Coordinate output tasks
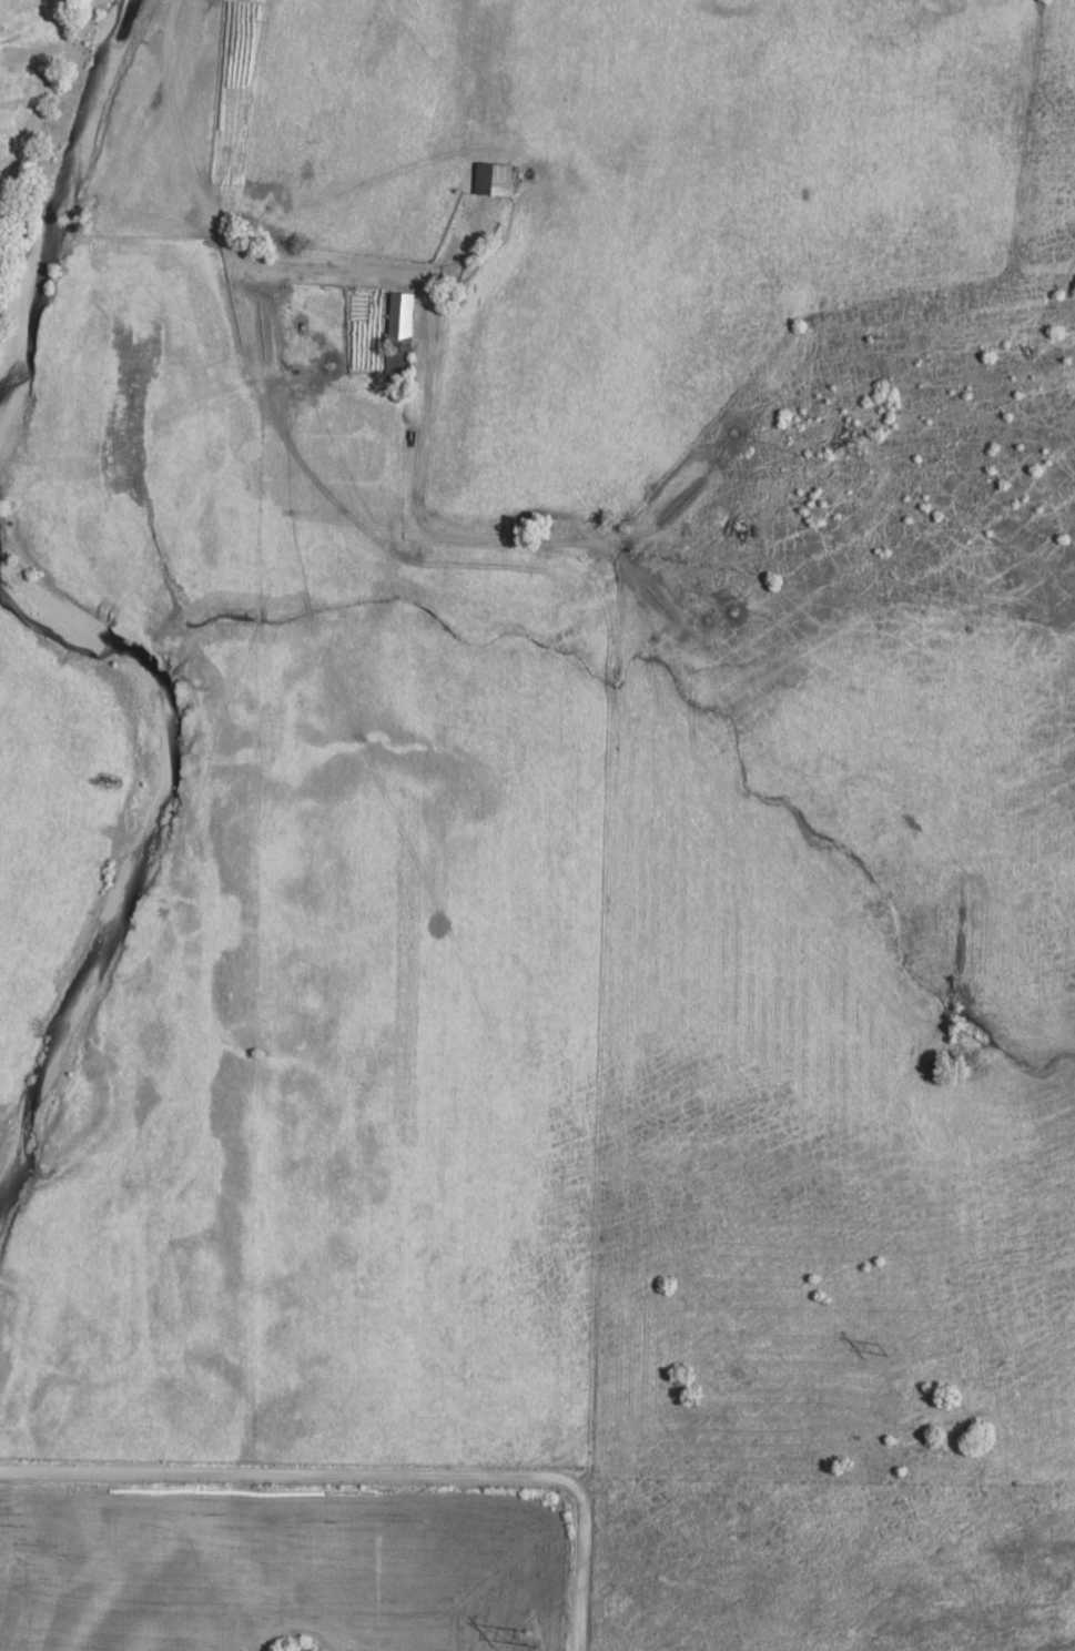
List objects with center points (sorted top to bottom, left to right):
building: (494, 181)
road: (217, 223)
building: (404, 319)
power tower: (887, 1353)
road: (370, 1476)
power tower: (539, 1637)

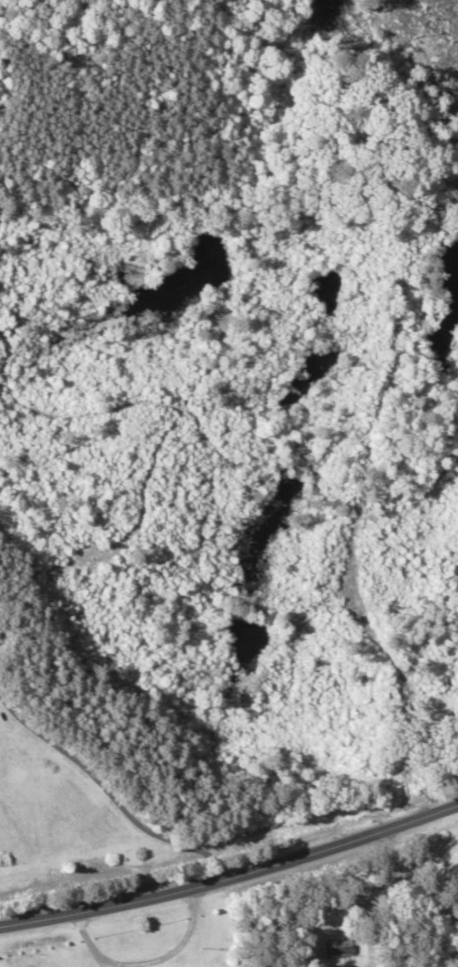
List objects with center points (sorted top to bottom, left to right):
building: (0, 641)
road: (230, 862)
building: (335, 947)

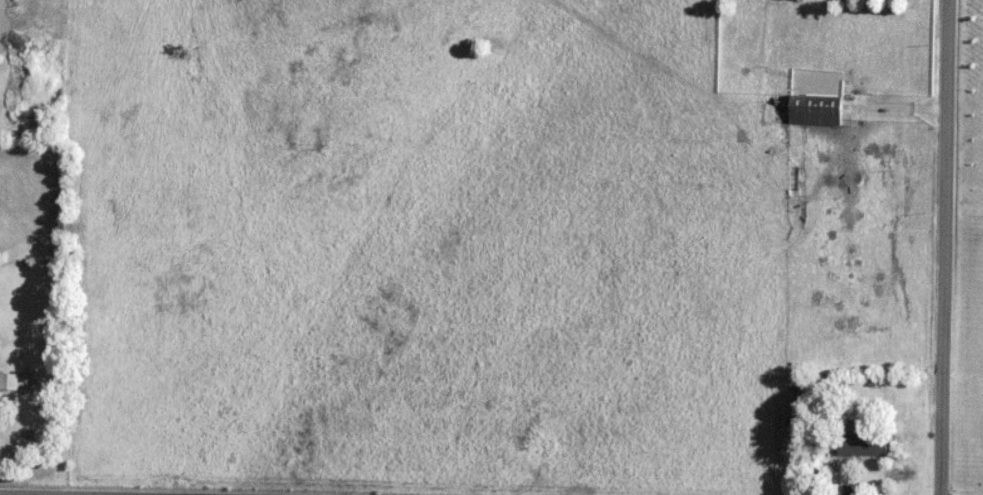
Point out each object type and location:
building: (817, 111)
road: (943, 247)
building: (9, 382)
building: (863, 444)

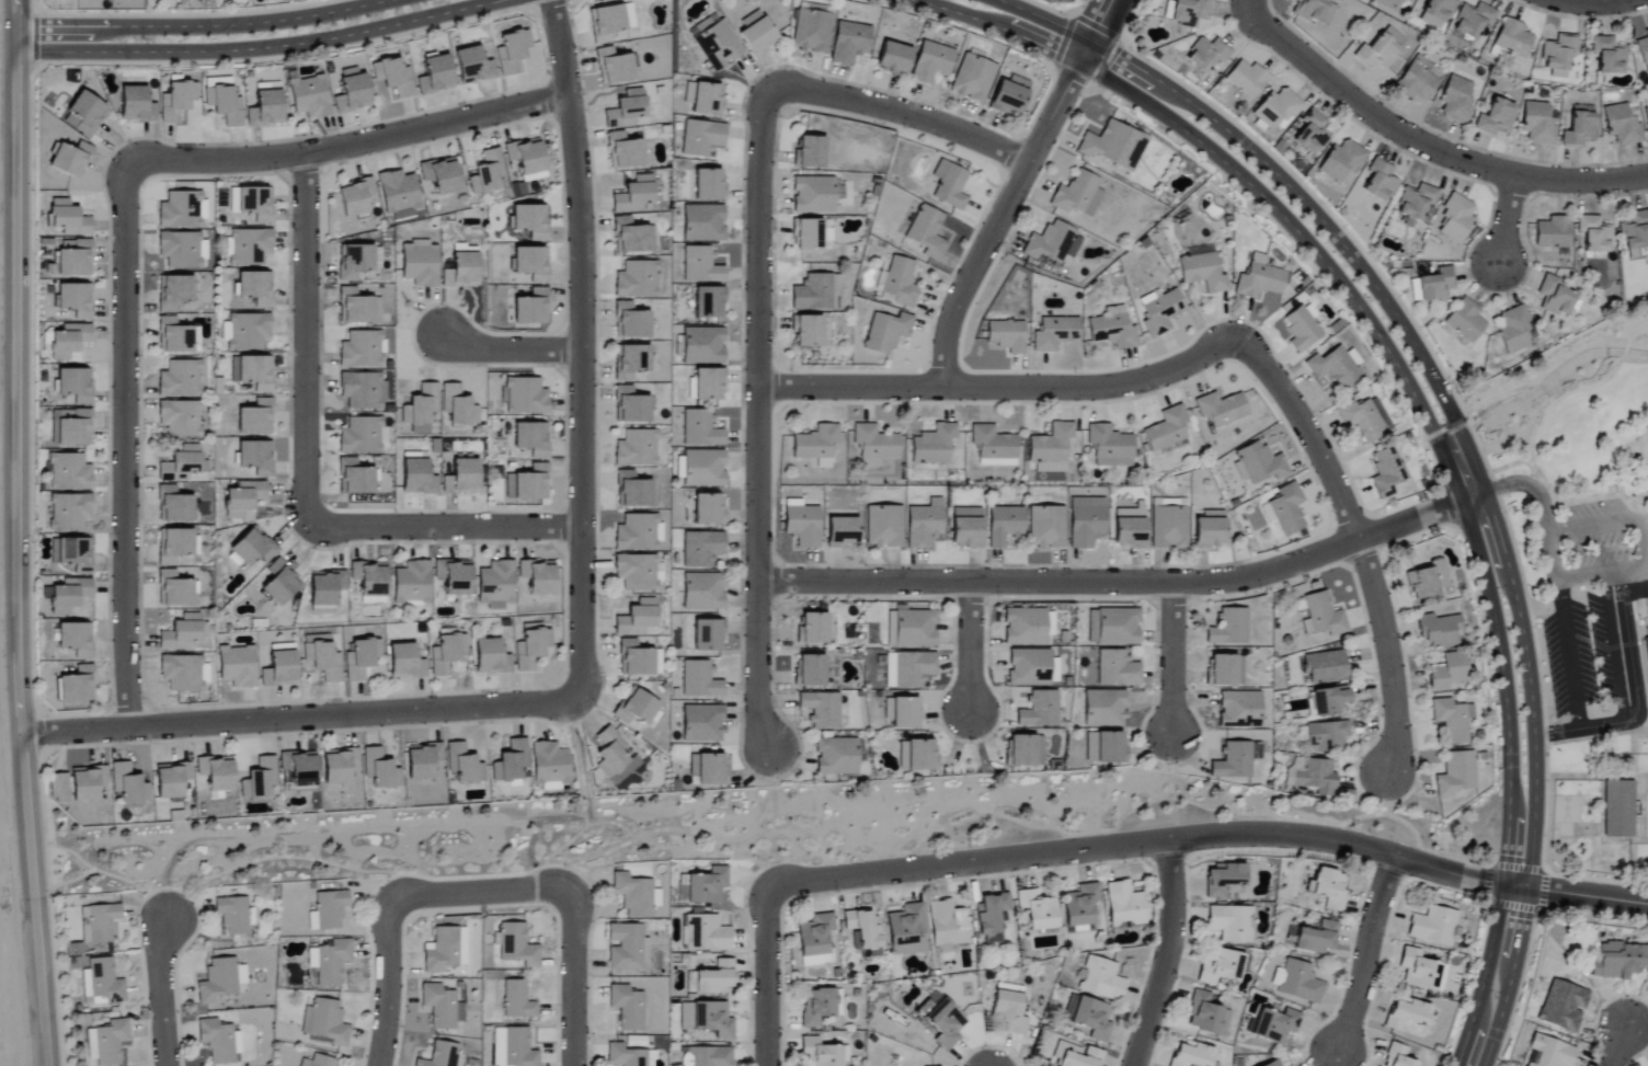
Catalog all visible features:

- [How to complete this task] The records above must be retyped exactly. Please omit the pictures.

- [Output for this task]
List objects with center points (sorted top to bottom, left to right):
building: (494, 181)
road: (217, 223)
building: (404, 319)
power tower: (887, 1353)
road: (370, 1476)
power tower: (539, 1637)

List objects with center points (sorted top to bottom, left to right):
building: (0, 641)
road: (230, 862)
building: (335, 947)

Point out each object type and location:
building: (817, 111)
road: (943, 247)
building: (9, 382)
building: (863, 444)

Catalog all visible features:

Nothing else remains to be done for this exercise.